((

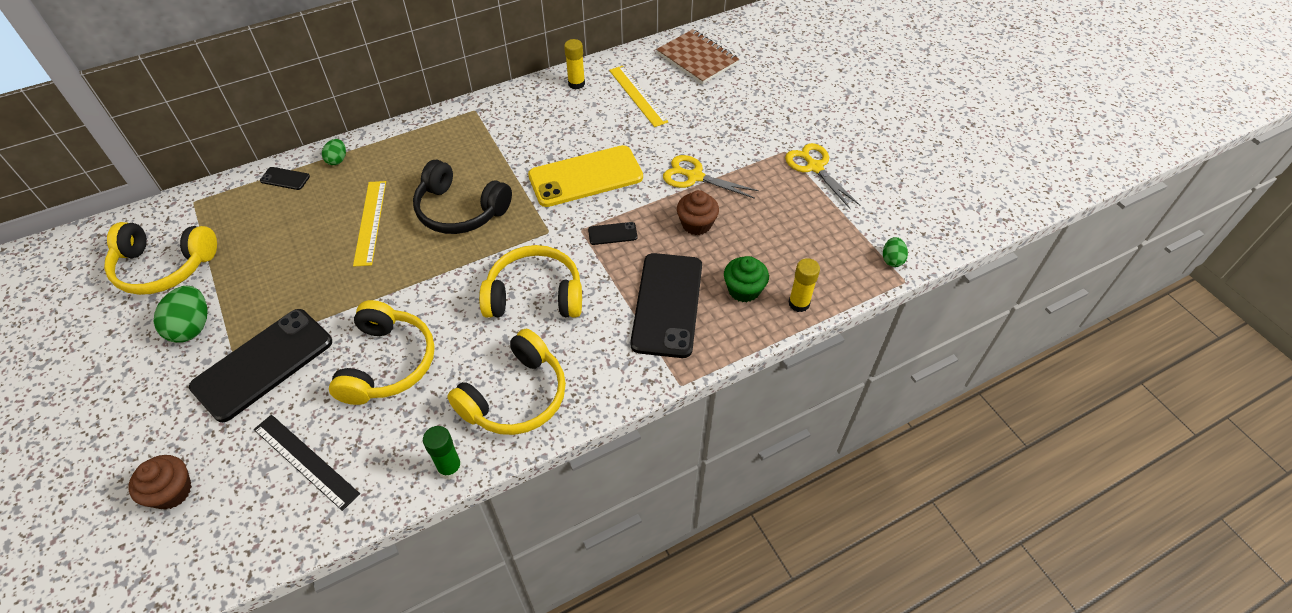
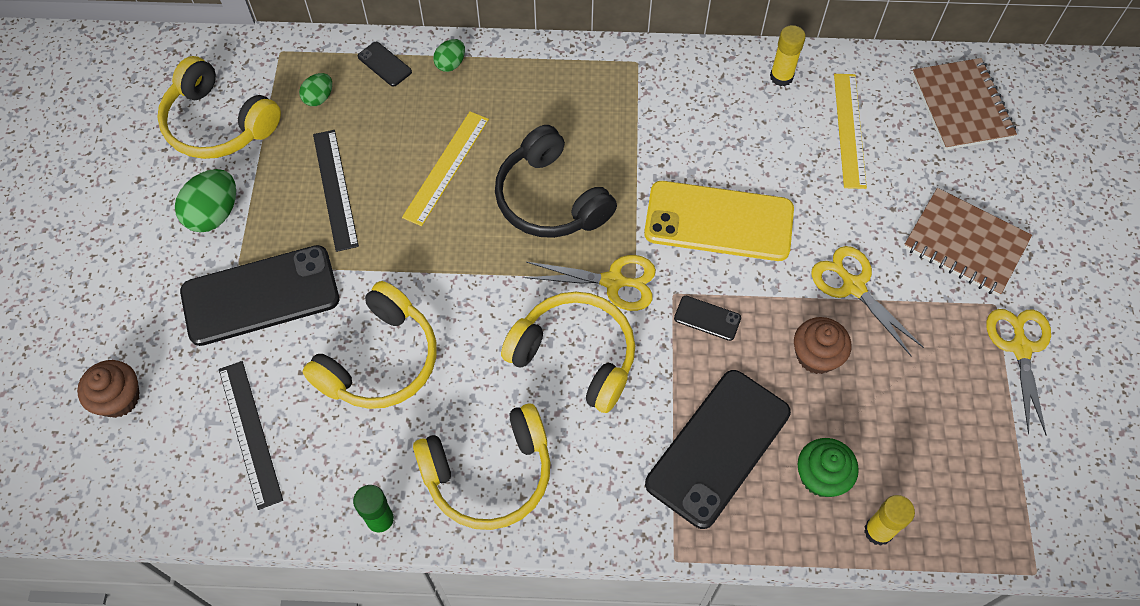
camera: 30 degrees right, 10 degrees up
(288, 270) = (335, 189): none -> black ruler
(535, 240) = (613, 282): none -> yellow scissors
(746, 127) = (965, 244): none -> brown notebook
(892, 260) = (1038, 534): green egg -> green egg (319, 98)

))

■ Action item:
Copy the records above exactly. Do not carry any picture into the copy.

■ Answer to this exercise:
camera: 30 degrees right, 10 degrees up
(288, 270) = (335, 189): none -> black ruler
(535, 240) = (613, 282): none -> yellow scissors
(746, 127) = (965, 244): none -> brown notebook
(892, 260) = (1038, 534): green egg -> green egg (319, 98)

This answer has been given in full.